===== Raw data

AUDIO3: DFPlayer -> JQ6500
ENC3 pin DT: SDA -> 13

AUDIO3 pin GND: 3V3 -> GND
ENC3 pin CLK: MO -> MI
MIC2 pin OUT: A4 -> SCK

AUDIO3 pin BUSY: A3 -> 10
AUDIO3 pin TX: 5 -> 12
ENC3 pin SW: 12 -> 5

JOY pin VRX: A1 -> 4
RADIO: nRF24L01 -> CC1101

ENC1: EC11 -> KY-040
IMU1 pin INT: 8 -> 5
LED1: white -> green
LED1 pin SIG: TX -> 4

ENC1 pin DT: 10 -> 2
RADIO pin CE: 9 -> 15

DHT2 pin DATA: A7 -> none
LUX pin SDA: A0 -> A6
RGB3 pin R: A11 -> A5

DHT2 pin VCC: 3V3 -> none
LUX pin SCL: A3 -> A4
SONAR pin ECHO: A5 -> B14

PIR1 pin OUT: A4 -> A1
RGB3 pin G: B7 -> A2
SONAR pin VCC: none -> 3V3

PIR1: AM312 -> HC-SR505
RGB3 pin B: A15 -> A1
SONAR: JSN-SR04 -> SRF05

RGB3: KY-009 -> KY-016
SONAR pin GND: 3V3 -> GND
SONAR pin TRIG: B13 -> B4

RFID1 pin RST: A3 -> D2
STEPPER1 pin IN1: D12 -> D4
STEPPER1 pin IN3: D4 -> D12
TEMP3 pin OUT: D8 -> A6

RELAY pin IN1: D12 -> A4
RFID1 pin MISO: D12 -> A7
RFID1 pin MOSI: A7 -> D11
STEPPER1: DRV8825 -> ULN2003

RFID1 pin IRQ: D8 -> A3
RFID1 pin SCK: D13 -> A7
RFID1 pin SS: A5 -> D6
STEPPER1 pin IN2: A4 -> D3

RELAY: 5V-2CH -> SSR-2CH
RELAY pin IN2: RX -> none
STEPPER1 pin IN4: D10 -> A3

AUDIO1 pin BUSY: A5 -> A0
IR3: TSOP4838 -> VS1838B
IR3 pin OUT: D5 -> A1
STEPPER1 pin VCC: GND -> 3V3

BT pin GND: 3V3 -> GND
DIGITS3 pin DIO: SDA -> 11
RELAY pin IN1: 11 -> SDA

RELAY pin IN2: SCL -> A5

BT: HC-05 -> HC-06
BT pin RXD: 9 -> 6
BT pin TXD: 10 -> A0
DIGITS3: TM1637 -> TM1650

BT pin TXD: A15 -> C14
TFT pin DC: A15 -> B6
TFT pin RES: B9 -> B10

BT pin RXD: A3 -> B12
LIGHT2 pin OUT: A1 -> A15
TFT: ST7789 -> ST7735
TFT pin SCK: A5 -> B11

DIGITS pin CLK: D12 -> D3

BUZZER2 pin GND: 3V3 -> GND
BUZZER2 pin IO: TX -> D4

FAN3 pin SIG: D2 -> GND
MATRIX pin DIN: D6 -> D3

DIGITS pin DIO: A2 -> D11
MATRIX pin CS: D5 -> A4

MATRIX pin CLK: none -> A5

==========

Task brief:
Where the line containing "STEPPER1 pin VCC: GND -> 3V3" appears in the records above, begin copying and continue through the last line; copy each line exactly and include no others.

Response to the exercise:
STEPPER1 pin VCC: GND -> 3V3

BT pin GND: 3V3 -> GND
DIGITS3 pin DIO: SDA -> 11
RELAY pin IN1: 11 -> SDA

RELAY pin IN2: SCL -> A5

BT: HC-05 -> HC-06
BT pin RXD: 9 -> 6
BT pin TXD: 10 -> A0
DIGITS3: TM1637 -> TM1650

BT pin TXD: A15 -> C14
TFT pin DC: A15 -> B6
TFT pin RES: B9 -> B10

BT pin RXD: A3 -> B12
LIGHT2 pin OUT: A1 -> A15
TFT: ST7789 -> ST7735
TFT pin SCK: A5 -> B11

DIGITS pin CLK: D12 -> D3

BUZZER2 pin GND: 3V3 -> GND
BUZZER2 pin IO: TX -> D4

FAN3 pin SIG: D2 -> GND
MATRIX pin DIN: D6 -> D3

DIGITS pin DIO: A2 -> D11
MATRIX pin CS: D5 -> A4

MATRIX pin CLK: none -> A5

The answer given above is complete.